Task statement:
Exactly reproduce the line that contains "cyan slope D5:E7 level 2 top 5 -> none" and all lines after it in the entries below, through the very last line.

Extracted data:
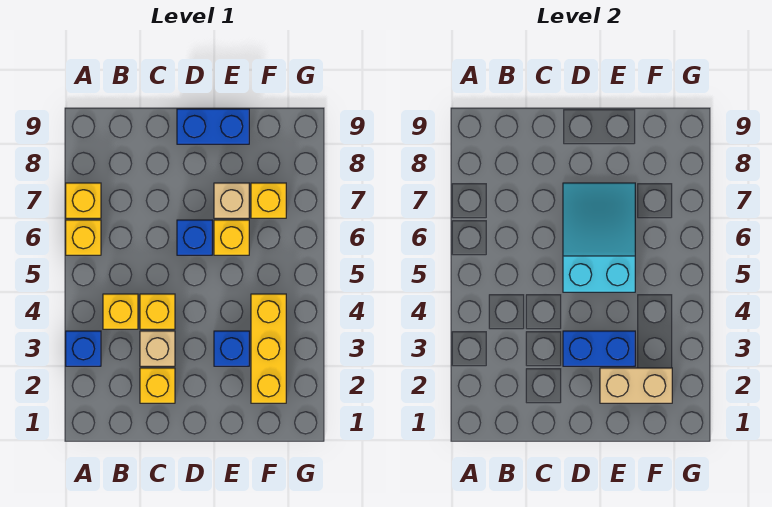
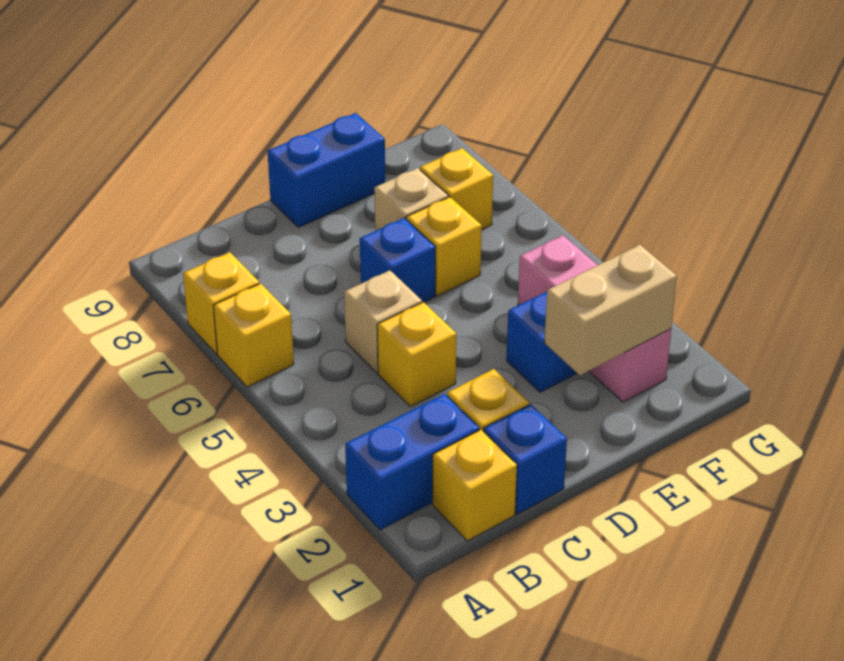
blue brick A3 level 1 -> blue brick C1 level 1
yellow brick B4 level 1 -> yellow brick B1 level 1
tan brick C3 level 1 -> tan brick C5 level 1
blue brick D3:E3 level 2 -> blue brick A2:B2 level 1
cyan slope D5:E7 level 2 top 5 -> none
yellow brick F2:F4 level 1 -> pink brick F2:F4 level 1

Exercise result:
cyan slope D5:E7 level 2 top 5 -> none
yellow brick F2:F4 level 1 -> pink brick F2:F4 level 1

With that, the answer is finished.